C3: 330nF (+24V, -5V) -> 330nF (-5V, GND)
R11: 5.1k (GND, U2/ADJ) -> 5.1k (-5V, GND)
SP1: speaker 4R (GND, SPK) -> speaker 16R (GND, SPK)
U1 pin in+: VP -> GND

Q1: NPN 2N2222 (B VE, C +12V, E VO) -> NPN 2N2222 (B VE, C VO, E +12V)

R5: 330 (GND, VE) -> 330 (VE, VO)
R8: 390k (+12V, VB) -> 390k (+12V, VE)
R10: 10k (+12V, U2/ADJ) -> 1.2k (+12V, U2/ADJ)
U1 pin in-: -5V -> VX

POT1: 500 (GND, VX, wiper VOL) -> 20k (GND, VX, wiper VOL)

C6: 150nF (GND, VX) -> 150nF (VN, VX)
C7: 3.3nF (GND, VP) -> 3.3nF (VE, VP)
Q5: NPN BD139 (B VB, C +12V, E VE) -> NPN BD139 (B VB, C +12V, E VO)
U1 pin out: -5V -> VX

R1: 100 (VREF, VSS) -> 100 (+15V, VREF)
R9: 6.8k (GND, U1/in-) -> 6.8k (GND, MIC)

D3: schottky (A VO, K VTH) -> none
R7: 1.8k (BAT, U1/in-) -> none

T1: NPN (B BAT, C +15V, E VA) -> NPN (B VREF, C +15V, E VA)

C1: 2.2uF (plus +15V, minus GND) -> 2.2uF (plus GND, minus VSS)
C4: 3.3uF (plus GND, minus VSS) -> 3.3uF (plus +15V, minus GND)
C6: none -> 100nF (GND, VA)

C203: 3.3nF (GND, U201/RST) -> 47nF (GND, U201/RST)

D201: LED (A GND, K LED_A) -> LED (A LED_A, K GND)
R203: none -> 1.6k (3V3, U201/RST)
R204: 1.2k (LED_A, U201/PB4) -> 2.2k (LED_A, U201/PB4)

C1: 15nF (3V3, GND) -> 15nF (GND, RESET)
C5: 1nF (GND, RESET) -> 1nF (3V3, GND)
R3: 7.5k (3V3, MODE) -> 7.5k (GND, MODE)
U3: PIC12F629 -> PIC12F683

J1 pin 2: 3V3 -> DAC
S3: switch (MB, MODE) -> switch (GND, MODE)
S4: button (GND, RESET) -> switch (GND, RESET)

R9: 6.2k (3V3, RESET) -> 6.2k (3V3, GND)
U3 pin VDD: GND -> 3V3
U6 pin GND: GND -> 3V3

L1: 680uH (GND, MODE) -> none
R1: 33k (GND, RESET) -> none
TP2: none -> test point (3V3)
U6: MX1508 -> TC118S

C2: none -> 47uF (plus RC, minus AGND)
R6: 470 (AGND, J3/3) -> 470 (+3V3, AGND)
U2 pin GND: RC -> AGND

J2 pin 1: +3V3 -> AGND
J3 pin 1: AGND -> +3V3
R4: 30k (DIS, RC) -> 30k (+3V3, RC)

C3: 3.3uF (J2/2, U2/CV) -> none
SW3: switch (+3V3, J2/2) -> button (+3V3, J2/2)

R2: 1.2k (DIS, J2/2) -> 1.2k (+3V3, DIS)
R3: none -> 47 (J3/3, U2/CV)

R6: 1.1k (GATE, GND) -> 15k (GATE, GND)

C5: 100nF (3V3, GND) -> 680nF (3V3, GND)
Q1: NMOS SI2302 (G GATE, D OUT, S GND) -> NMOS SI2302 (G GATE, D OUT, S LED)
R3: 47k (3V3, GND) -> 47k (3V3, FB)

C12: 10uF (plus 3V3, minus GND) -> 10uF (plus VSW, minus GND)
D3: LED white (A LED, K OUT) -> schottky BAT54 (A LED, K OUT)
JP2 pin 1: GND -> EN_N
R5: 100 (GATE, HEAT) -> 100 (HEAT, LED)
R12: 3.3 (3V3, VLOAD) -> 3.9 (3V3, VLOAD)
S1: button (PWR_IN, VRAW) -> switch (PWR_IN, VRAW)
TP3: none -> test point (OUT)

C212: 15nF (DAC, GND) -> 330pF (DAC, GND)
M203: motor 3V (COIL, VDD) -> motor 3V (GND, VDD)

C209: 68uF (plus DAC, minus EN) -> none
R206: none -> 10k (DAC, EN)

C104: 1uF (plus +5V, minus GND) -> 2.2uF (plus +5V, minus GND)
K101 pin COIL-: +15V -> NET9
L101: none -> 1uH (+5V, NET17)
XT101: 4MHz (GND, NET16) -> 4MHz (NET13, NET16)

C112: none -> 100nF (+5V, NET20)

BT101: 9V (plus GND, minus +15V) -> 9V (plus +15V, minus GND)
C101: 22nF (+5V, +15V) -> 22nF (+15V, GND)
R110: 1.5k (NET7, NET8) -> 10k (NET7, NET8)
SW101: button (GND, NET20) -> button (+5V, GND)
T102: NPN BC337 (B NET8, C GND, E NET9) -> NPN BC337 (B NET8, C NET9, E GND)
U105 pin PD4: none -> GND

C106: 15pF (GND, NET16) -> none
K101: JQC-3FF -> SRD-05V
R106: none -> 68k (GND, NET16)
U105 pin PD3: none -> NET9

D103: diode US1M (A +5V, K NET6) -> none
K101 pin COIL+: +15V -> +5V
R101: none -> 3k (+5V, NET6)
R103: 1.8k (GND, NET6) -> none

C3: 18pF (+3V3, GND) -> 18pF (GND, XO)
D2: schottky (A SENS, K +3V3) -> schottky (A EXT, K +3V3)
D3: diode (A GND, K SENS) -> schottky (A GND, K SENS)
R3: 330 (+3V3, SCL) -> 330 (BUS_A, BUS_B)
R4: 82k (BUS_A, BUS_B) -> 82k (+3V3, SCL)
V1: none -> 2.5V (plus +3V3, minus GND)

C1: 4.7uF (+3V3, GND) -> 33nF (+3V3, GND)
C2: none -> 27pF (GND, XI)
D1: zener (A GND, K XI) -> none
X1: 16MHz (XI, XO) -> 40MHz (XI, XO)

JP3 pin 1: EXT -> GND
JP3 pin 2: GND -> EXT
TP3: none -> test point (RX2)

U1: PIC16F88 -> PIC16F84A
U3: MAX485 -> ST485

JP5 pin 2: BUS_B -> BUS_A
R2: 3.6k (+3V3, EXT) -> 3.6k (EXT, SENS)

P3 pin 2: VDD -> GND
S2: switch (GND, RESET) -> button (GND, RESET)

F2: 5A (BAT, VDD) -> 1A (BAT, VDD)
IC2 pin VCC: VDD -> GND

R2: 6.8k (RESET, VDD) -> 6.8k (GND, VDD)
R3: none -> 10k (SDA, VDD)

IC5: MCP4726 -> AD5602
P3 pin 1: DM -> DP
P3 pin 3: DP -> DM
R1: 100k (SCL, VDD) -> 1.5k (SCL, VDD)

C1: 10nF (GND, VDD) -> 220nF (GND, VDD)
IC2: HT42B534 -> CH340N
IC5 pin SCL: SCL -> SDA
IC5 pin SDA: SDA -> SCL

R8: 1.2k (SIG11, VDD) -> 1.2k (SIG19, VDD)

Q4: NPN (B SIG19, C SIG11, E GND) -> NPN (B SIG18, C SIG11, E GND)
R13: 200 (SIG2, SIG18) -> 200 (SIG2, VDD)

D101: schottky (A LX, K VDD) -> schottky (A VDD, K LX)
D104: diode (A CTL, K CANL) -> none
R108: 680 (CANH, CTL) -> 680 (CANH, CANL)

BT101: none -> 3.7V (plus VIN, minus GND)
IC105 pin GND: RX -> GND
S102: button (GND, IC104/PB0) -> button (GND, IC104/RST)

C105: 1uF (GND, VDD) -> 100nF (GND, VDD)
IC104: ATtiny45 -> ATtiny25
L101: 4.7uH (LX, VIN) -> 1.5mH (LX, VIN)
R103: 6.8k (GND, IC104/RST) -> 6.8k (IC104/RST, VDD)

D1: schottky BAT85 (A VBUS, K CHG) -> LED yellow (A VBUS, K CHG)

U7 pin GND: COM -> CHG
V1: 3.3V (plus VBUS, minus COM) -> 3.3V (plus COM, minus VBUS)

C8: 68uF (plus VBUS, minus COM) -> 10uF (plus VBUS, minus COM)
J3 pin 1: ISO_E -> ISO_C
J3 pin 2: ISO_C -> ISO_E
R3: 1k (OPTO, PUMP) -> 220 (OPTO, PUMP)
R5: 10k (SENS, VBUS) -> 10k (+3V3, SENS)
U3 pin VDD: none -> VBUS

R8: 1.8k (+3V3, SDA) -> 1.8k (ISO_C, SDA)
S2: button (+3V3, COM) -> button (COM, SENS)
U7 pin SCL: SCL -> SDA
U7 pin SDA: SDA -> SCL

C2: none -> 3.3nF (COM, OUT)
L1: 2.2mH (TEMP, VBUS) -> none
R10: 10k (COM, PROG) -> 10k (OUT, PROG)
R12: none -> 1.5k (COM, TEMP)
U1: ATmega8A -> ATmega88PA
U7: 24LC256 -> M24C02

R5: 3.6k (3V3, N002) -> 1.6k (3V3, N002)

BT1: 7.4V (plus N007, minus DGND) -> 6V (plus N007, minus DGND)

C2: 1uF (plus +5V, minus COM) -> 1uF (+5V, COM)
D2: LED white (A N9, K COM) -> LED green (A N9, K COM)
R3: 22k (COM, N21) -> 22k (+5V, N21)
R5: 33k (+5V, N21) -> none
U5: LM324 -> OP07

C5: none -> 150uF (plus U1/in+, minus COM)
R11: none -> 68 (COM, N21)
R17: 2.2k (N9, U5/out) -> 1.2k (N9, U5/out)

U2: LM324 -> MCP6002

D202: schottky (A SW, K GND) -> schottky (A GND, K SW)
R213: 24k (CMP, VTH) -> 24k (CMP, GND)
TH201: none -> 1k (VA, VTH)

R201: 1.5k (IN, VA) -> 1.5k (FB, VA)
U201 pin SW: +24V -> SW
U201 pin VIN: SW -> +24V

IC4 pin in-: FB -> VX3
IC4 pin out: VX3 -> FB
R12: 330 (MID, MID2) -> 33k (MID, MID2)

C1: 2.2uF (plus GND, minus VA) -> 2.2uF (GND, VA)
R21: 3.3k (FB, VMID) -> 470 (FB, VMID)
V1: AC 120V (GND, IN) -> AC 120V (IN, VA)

* * * * * * *

Work task: Could you reproduce the lines above, from the one that holds "R17: 2.2k (N9, U5/out) -> 1.2k (N9, U5/out)" through the last, exactly as they stand?

Response to this task:
R17: 2.2k (N9, U5/out) -> 1.2k (N9, U5/out)

U2: LM324 -> MCP6002

D202: schottky (A SW, K GND) -> schottky (A GND, K SW)
R213: 24k (CMP, VTH) -> 24k (CMP, GND)
TH201: none -> 1k (VA, VTH)

R201: 1.5k (IN, VA) -> 1.5k (FB, VA)
U201 pin SW: +24V -> SW
U201 pin VIN: SW -> +24V

IC4 pin in-: FB -> VX3
IC4 pin out: VX3 -> FB
R12: 330 (MID, MID2) -> 33k (MID, MID2)

C1: 2.2uF (plus GND, minus VA) -> 2.2uF (GND, VA)
R21: 3.3k (FB, VMID) -> 470 (FB, VMID)
V1: AC 120V (GND, IN) -> AC 120V (IN, VA)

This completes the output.